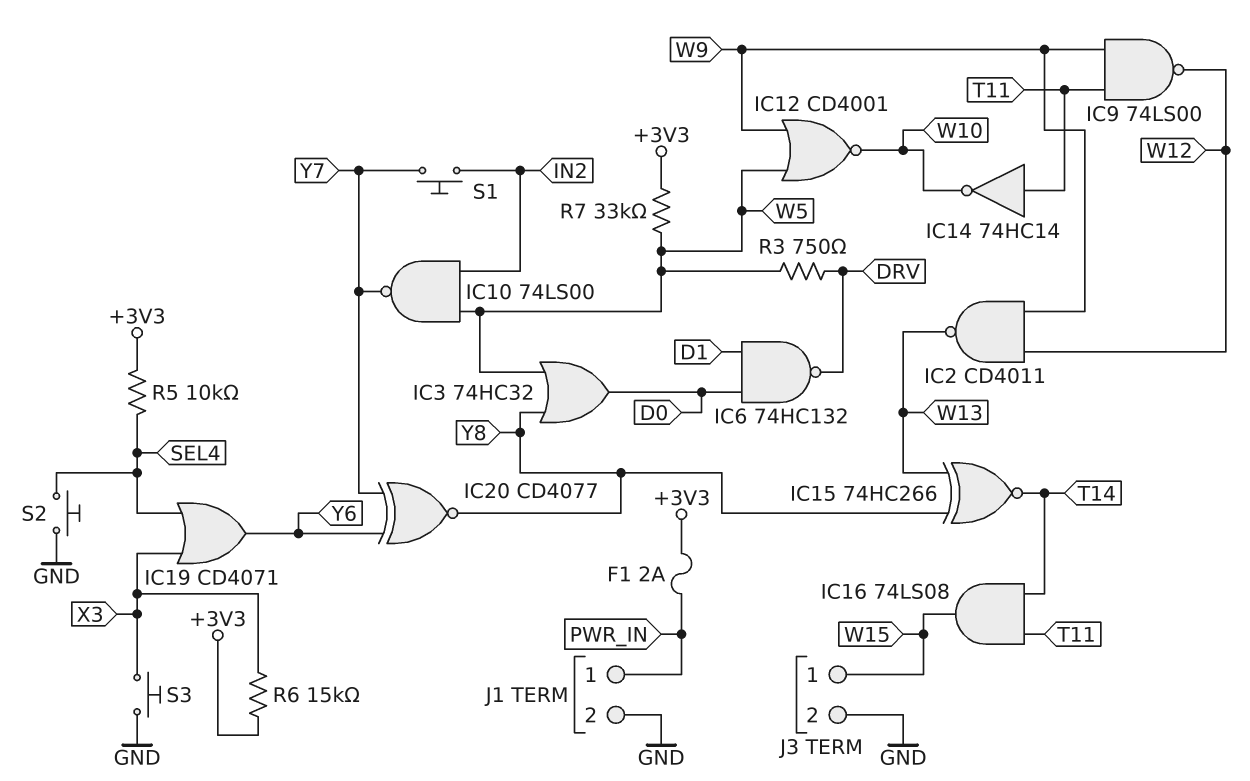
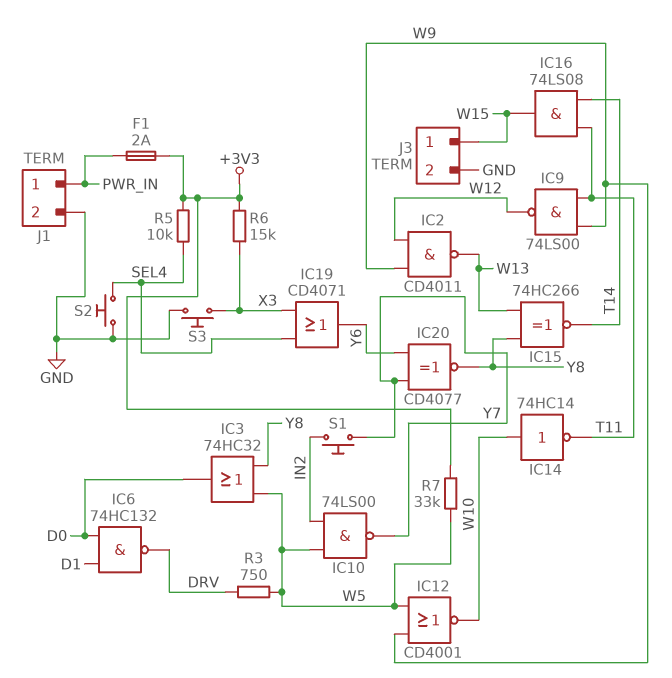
IC14: NOT 74HC14 (in T11, out W10) -> NOT 74HC14 (in W10, out T11)

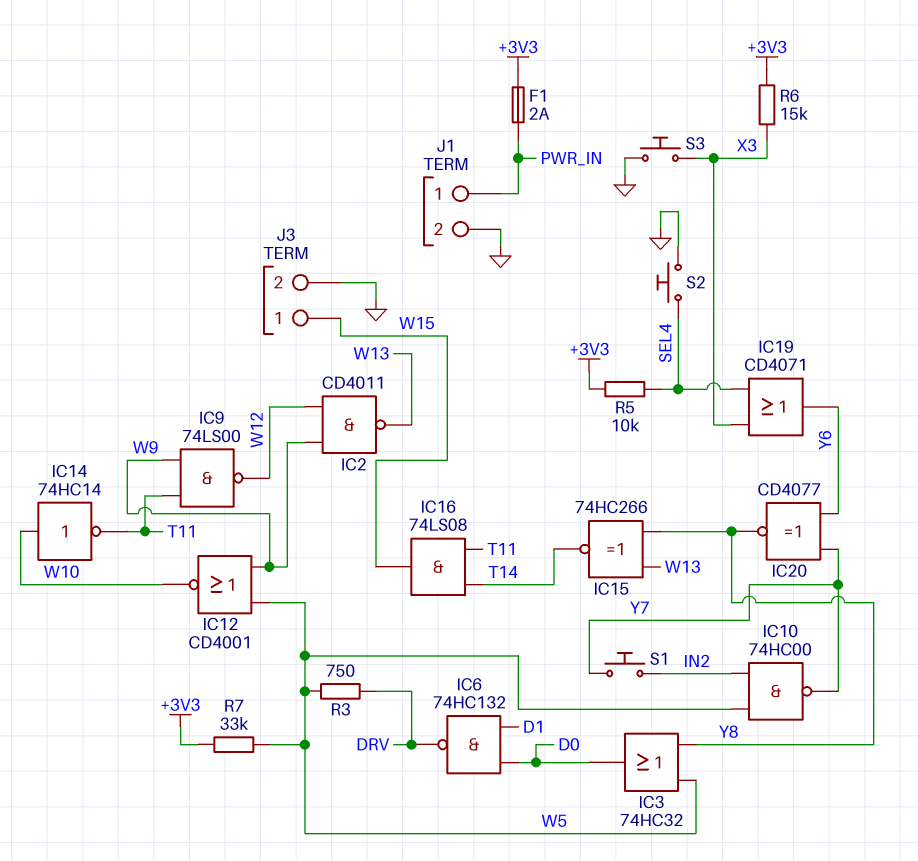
IC10: NAND 74LS00 (in IN2, in W5, out Y7) -> NAND 74HC00 (in IN2, in W5, out Y7)

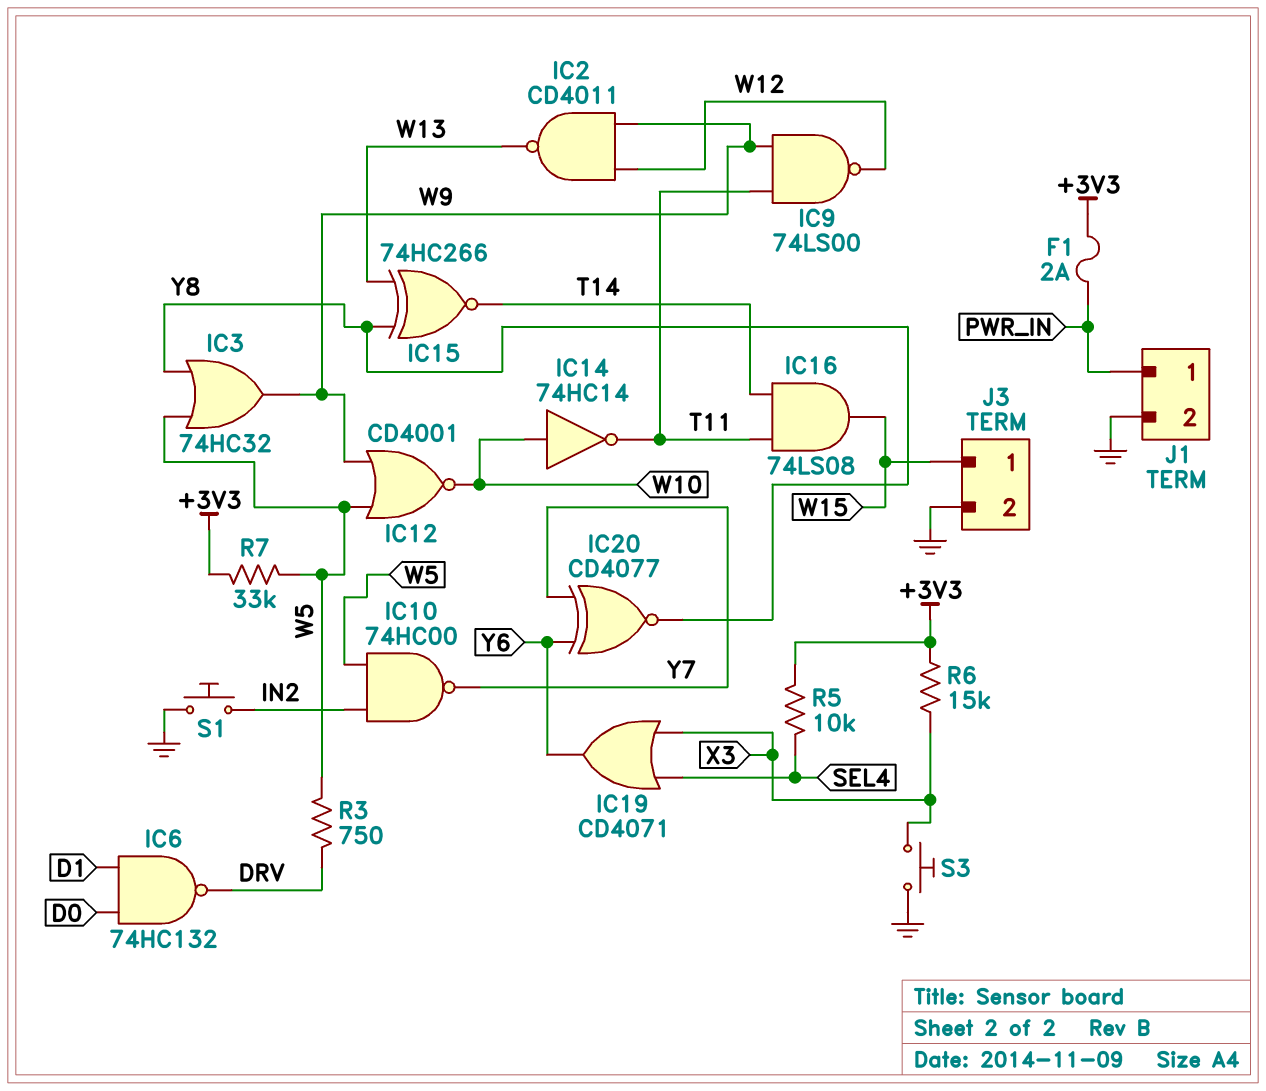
IC3: OR 74HC32 (in W5, in Y8, out D0) -> OR 74HC32 (in W5, in Y8, out W9)
S1: button (IN2, Y7) -> button (GND, IN2)
S2: button (GND, SEL4) -> none

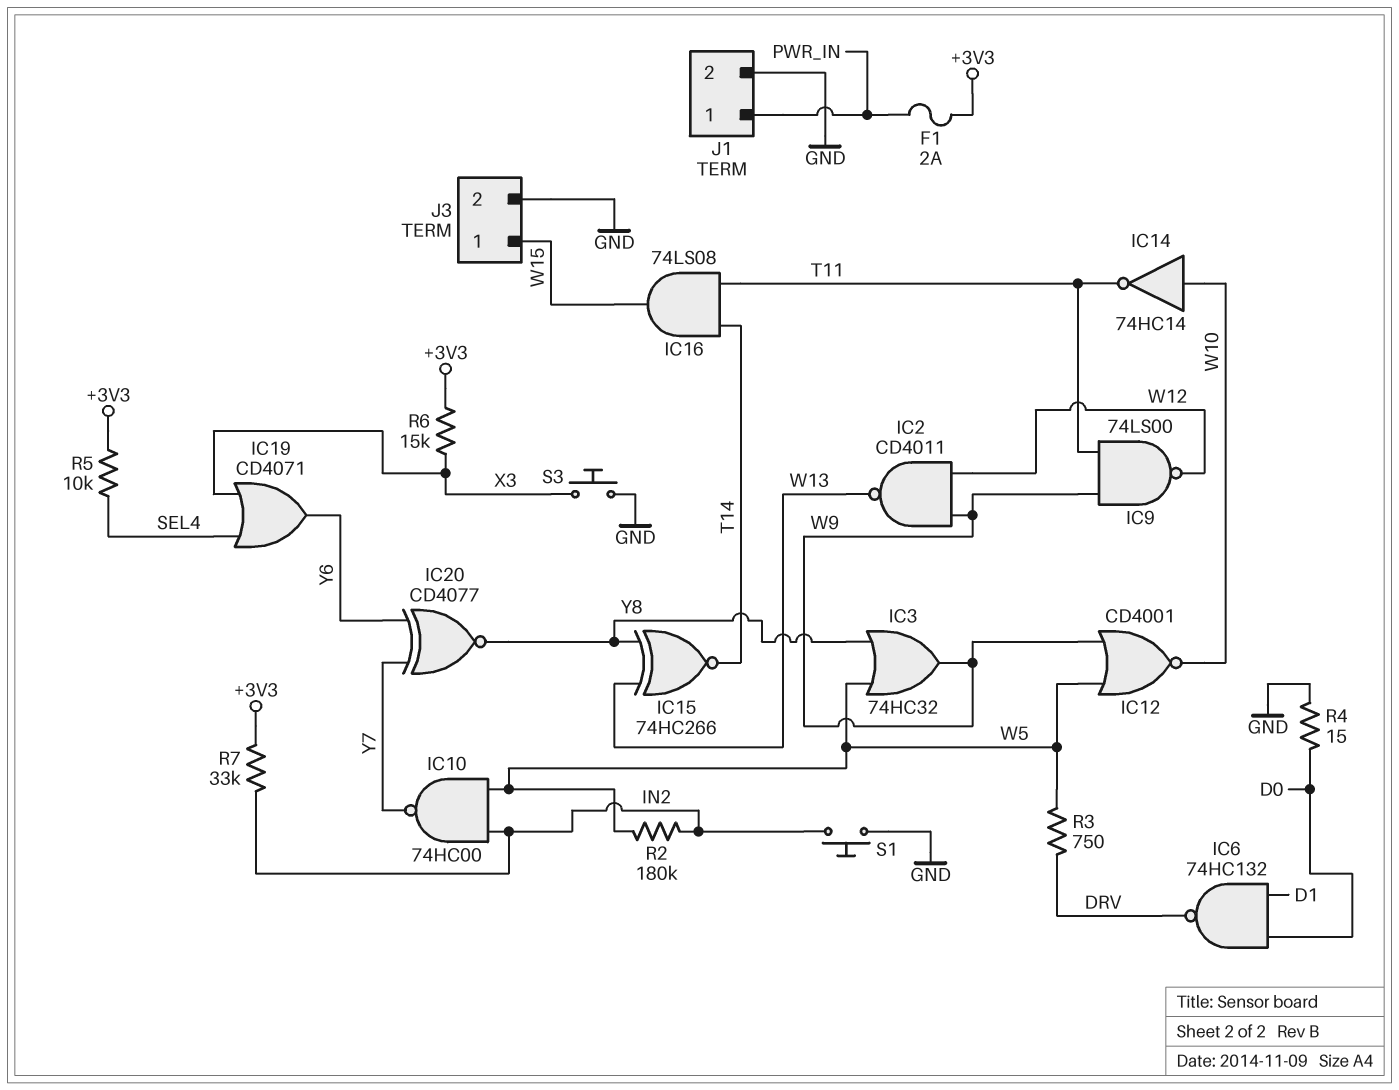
R2: none -> 180k (IN2, W5)
R4: none -> 15 (D0, GND)
R7: 33k (+3V3, W5) -> 33k (+3V3, IN2)

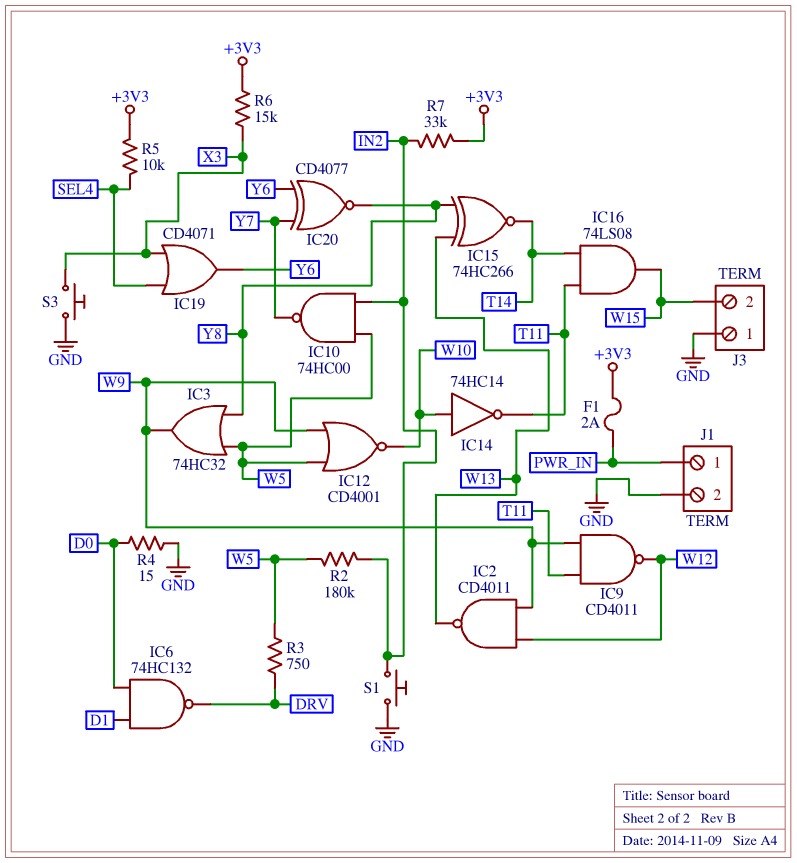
IC9: NAND 74LS00 (in T11, in W9, out W12) -> NAND CD4011 (in T11, in W9, out W12)
J3 pin 1: W15 -> GND
J3 pin 2: GND -> W15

=======

TASK DETAILS:
The entries are to be written out again exactly, though without any images.

TASK RESULT:
IC14: NOT 74HC14 (in T11, out W10) -> NOT 74HC14 (in W10, out T11)

IC10: NAND 74LS00 (in IN2, in W5, out Y7) -> NAND 74HC00 (in IN2, in W5, out Y7)

IC3: OR 74HC32 (in W5, in Y8, out D0) -> OR 74HC32 (in W5, in Y8, out W9)
S1: button (IN2, Y7) -> button (GND, IN2)
S2: button (GND, SEL4) -> none

R2: none -> 180k (IN2, W5)
R4: none -> 15 (D0, GND)
R7: 33k (+3V3, W5) -> 33k (+3V3, IN2)

IC9: NAND 74LS00 (in T11, in W9, out W12) -> NAND CD4011 (in T11, in W9, out W12)
J3 pin 1: W15 -> GND
J3 pin 2: GND -> W15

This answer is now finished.